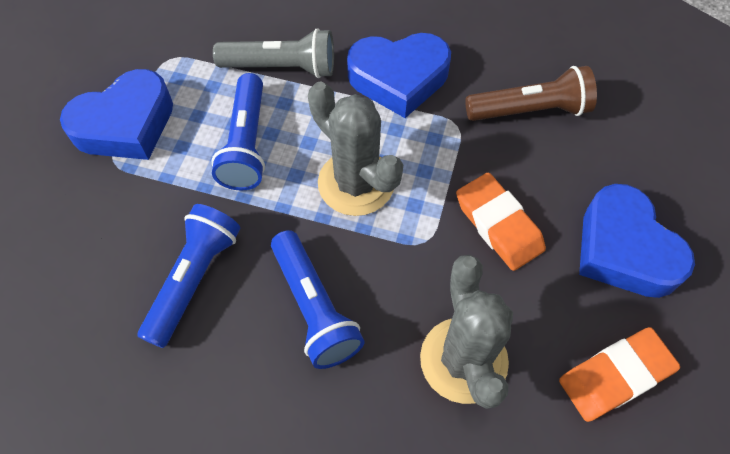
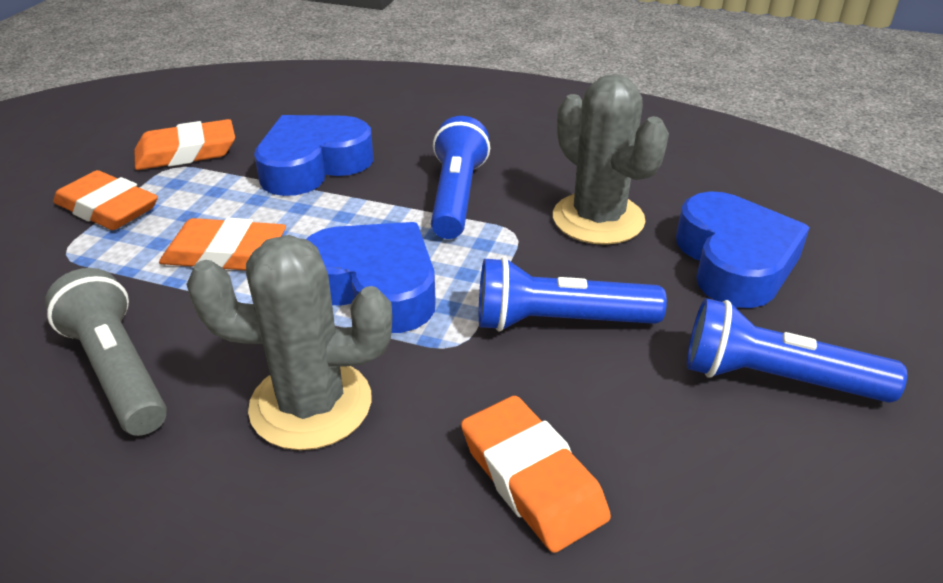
brown flashlight: [465,66,597,121] = 1 -> none = 0
orange eraser: [456,172,546,271] [559,327,680,422] = 2 -> [53,170,158,230] [134,119,235,170] [159,218,286,270] [461,395,611,553] = 4

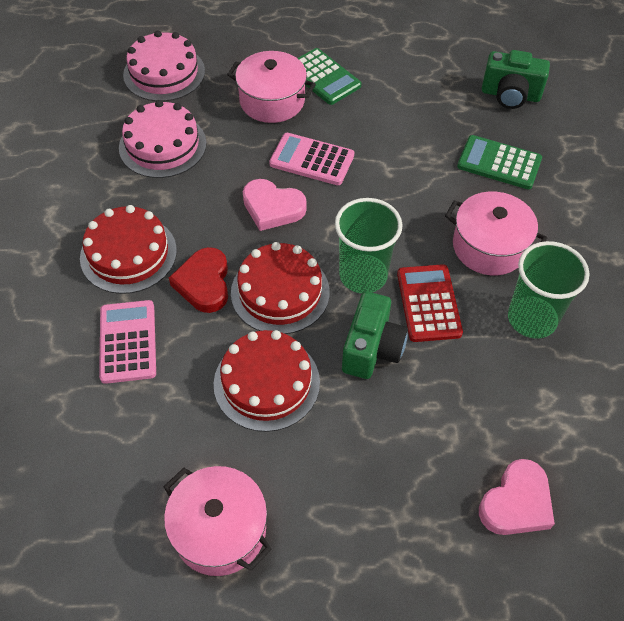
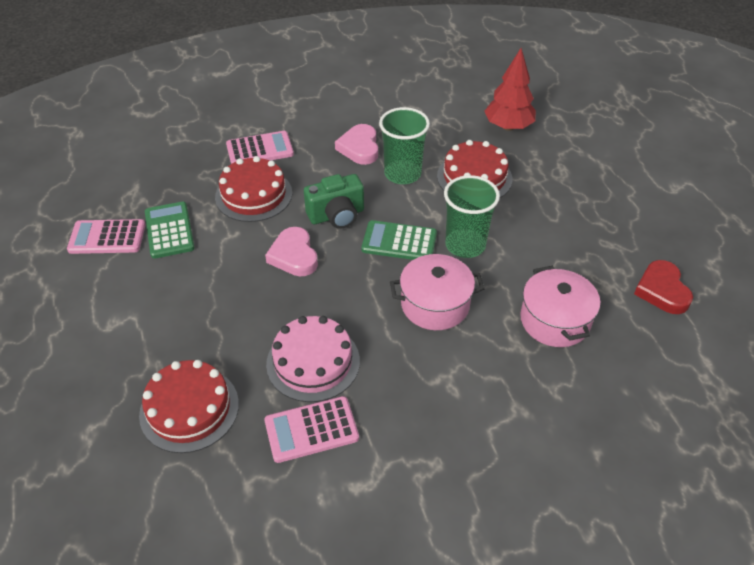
green camera: [342,291,408,379] [482,50,550,109] = 2 -> [304,174,364,229] = 1
pink cake: [119,100,207,178] [123,31,205,101] = 2 -> [266,316,360,402] = 1
pink calculator: [99,300,156,384] [269,133,354,185] = 2 -> [67,219,146,254] [226,131,294,164] [264,396,359,463] = 3
pink pot: [164,466,272,576] [227,51,316,123] [445,191,547,275] = 3 -> [390,254,484,330] [520,266,600,347] = 2
red calculator: [397,264,463,342] = 1 -> none = 0
red tree: none = 0 -> [484,48,536,131] = 1

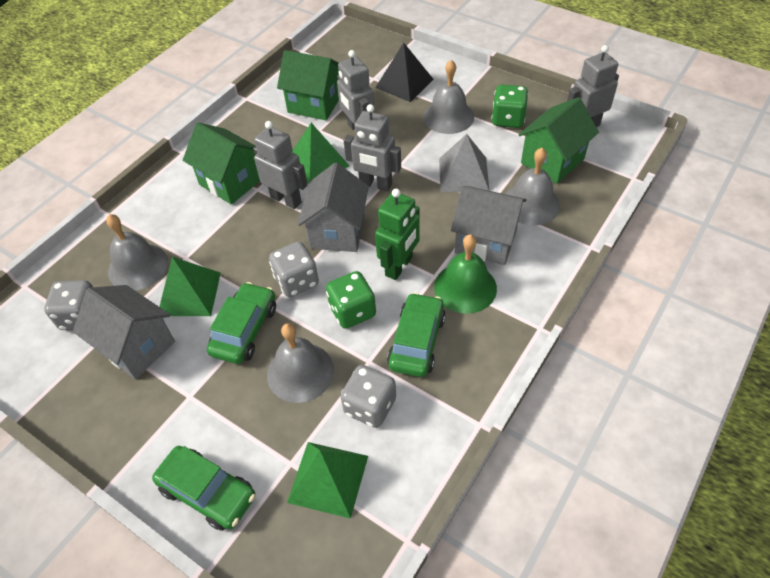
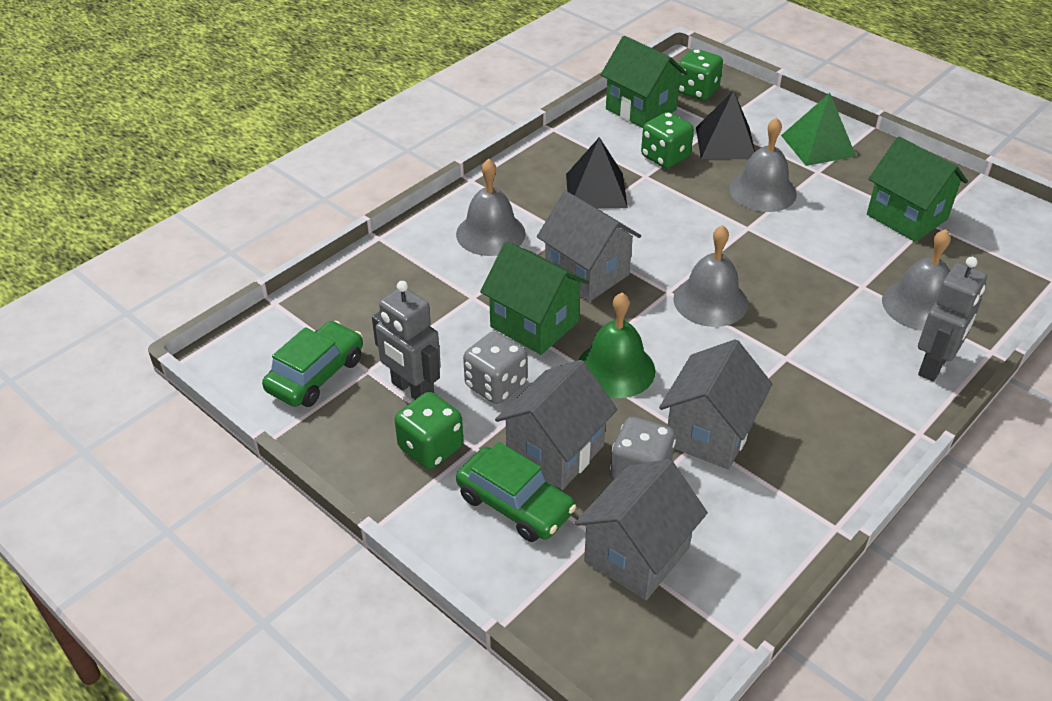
black pyramid: [375,43,434,102] = 1 -> [566,137,628,209] [696,90,755,159] = 2
green car: [152,446,255,531] [207,282,276,364] [387,292,446,377] = 3 -> [262,321,363,407] [456,442,576,542] = 2
green dice: [326,271,376,329] [491,85,529,128] = 2 -> [394,392,463,469] [641,112,694,168] [679,49,723,100] = 3
green pyramid: [159,257,221,316] [287,442,368,519] [292,123,349,184] = 3 -> [781,93,856,166] = 1
green robot: [375,189,420,280] = 1 -> none = 0
grey dice: [44,280,93,330] [269,241,319,297] [341,365,396,428] = 3 -> [463,331,527,404] [610,417,676,480] = 2
grey house: [73,285,175,379] [298,163,369,252] [451,186,526,265] = 3 -> [495,360,617,490] [537,191,641,302] [575,459,708,600] [659,339,773,470] = 4
grey pyramid: [439,134,489,192] = 1 -> none = 0
grey robot: [253,121,307,209] [337,50,375,130] [344,104,401,192] [567,45,619,127] = 4 -> [372,281,441,400] [918,257,987,381] = 2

*-*-*

▸ Exercise:
Which lines in the records above contain the string "calculator"? Copy them.

▸ Written solution:
pink calculator: [99,300,156,384] [269,133,354,185] = 2 -> [67,219,146,254] [226,131,294,164] [264,396,359,463] = 3
red calculator: [397,264,463,342] = 1 -> none = 0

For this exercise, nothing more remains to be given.